== Your goal ==
An image-free reproduction of the data below is needed: print it exactly.

== Data section ==
---

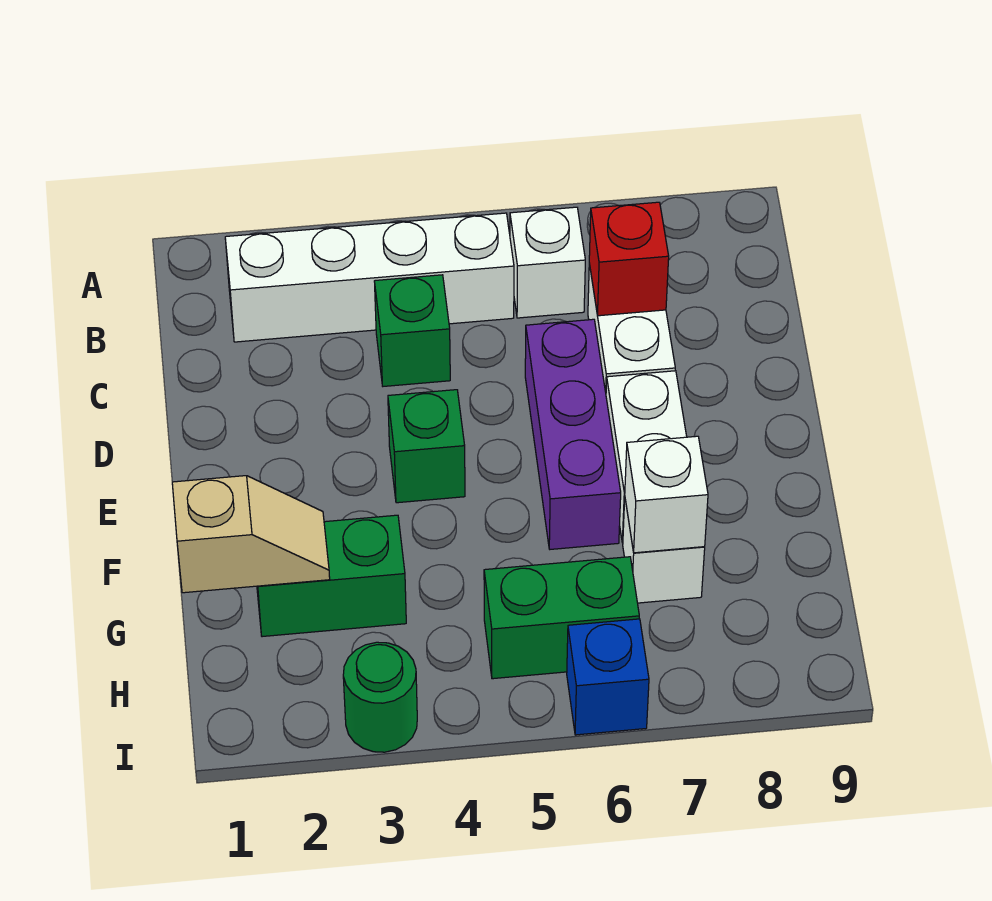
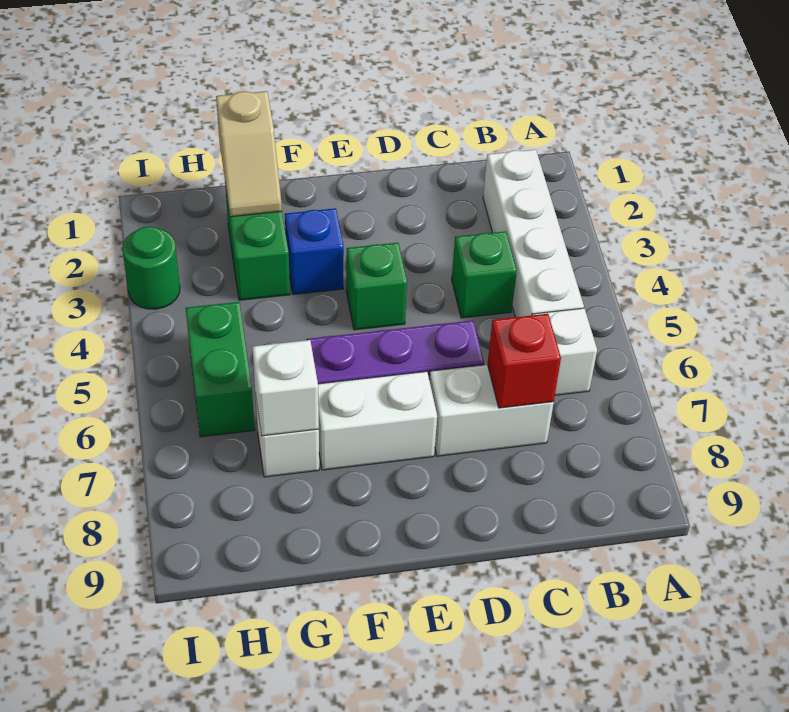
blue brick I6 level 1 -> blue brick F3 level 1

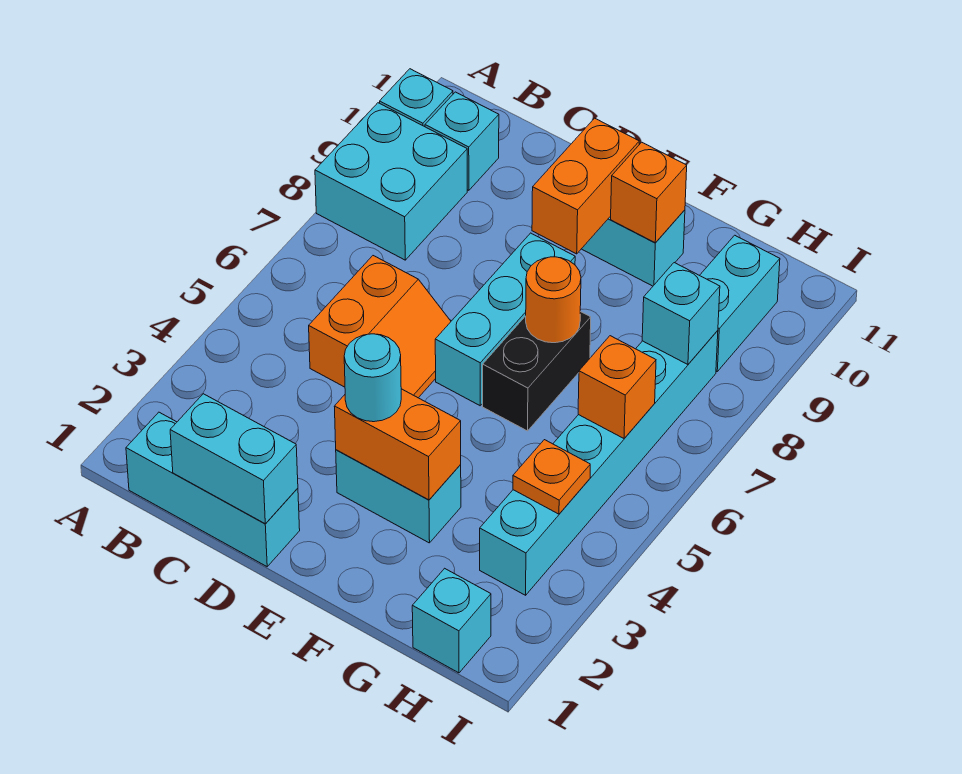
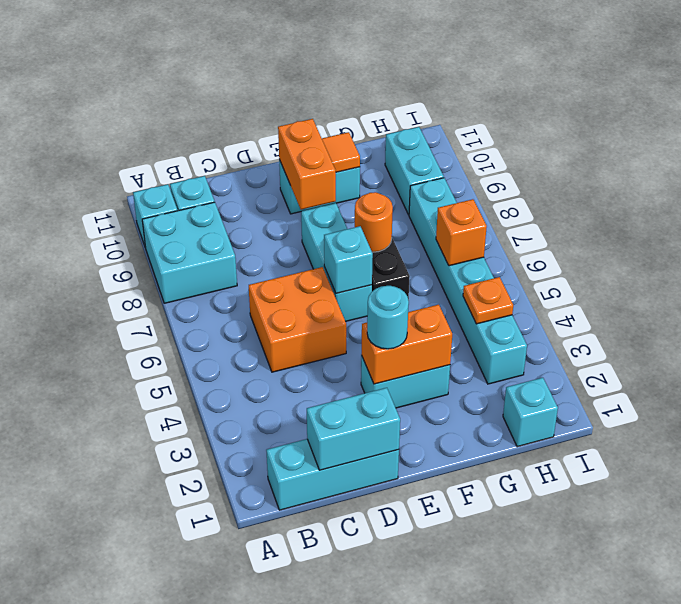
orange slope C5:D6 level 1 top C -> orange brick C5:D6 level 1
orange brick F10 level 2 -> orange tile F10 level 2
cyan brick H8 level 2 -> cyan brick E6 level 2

---

== Answer below ==
blue brick I6 level 1 -> blue brick F3 level 1

orange slope C5:D6 level 1 top C -> orange brick C5:D6 level 1
orange brick F10 level 2 -> orange tile F10 level 2
cyan brick H8 level 2 -> cyan brick E6 level 2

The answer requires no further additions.